-------- Dataset excerpt --------

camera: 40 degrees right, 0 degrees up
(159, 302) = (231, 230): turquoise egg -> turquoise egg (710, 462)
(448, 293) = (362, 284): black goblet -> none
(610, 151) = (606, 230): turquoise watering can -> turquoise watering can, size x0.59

--------

**Work item**
Send back all of the material exactly as given.

**Result**
camera: 40 degrees right, 0 degrees up
(159, 302) = (231, 230): turquoise egg -> turquoise egg (710, 462)
(448, 293) = (362, 284): black goblet -> none
(610, 151) = (606, 230): turquoise watering can -> turquoise watering can, size x0.59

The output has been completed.